___ LISTED ENTRIES ___

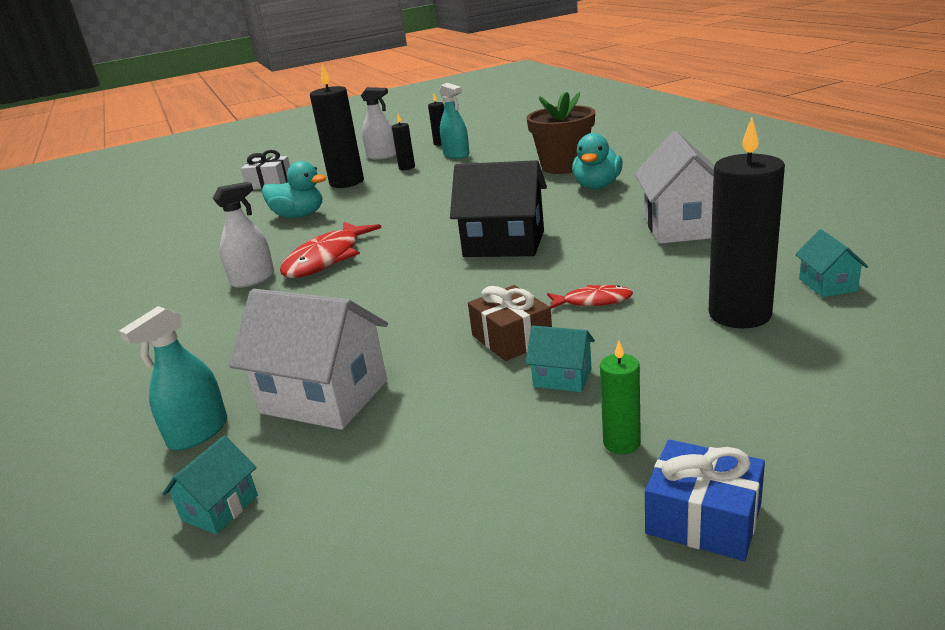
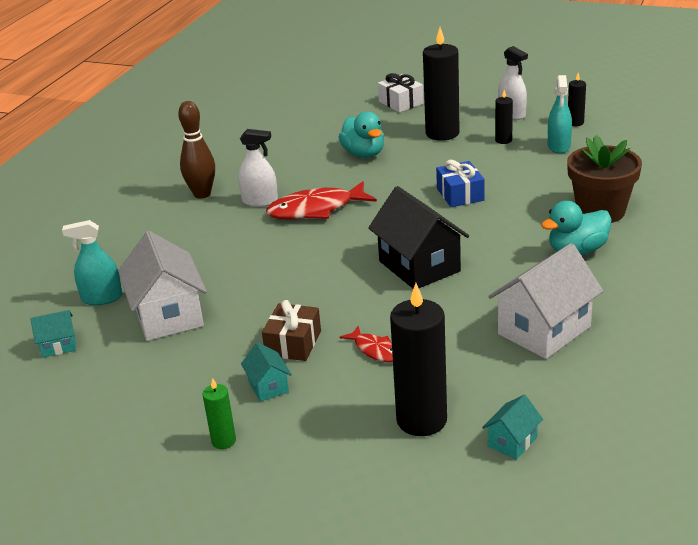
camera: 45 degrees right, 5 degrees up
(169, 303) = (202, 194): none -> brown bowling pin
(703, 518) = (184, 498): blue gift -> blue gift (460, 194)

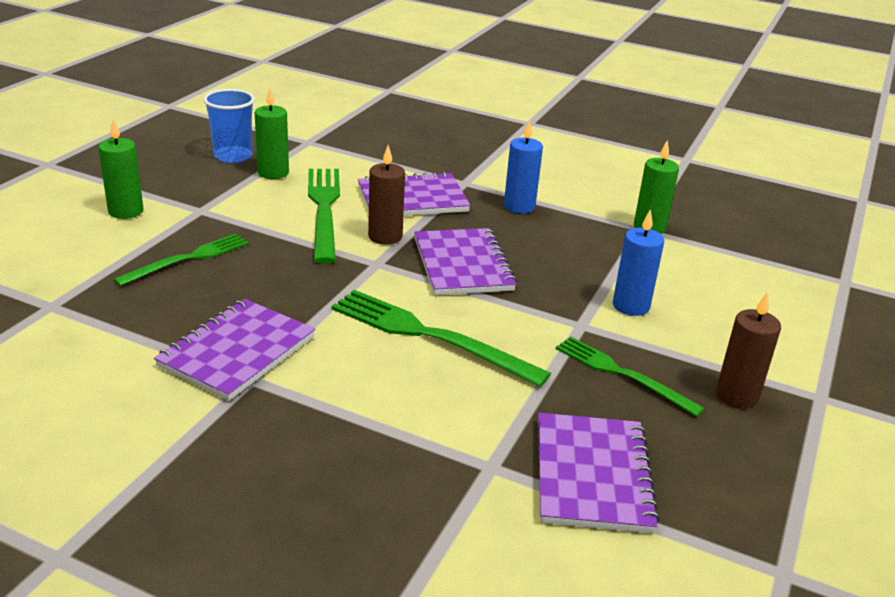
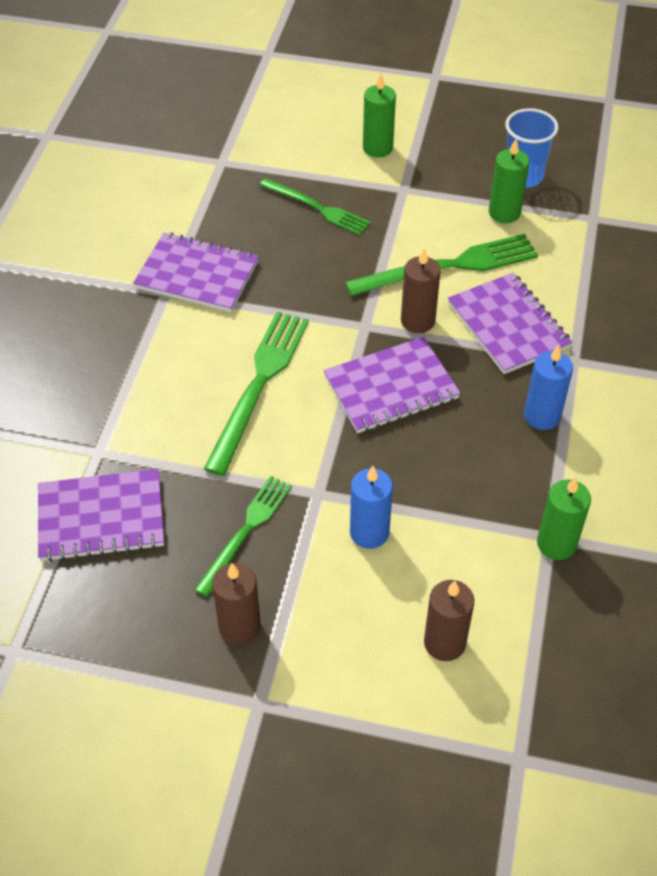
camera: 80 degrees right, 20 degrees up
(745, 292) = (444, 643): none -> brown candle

___
___ LISTED ENTRIES ___

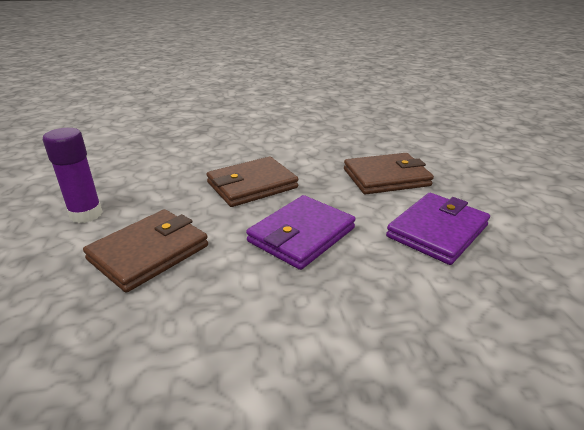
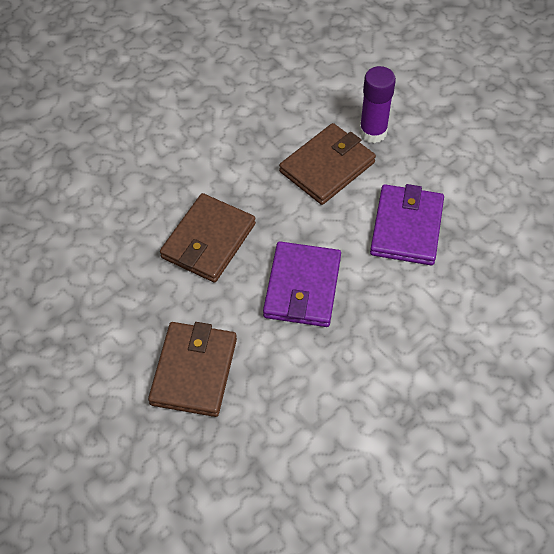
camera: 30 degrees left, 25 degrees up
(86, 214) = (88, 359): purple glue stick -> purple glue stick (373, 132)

___

EXERCISE BRIEF:
Once the line with "camera: 80 degrees right, 20 degrees up" is found in the records above, print exactly that line and every line after it through the line with "(745, 292) = (444, 643): none -> brown candle".

YOUR SOLUTION:
camera: 80 degrees right, 20 degrees up
(745, 292) = (444, 643): none -> brown candle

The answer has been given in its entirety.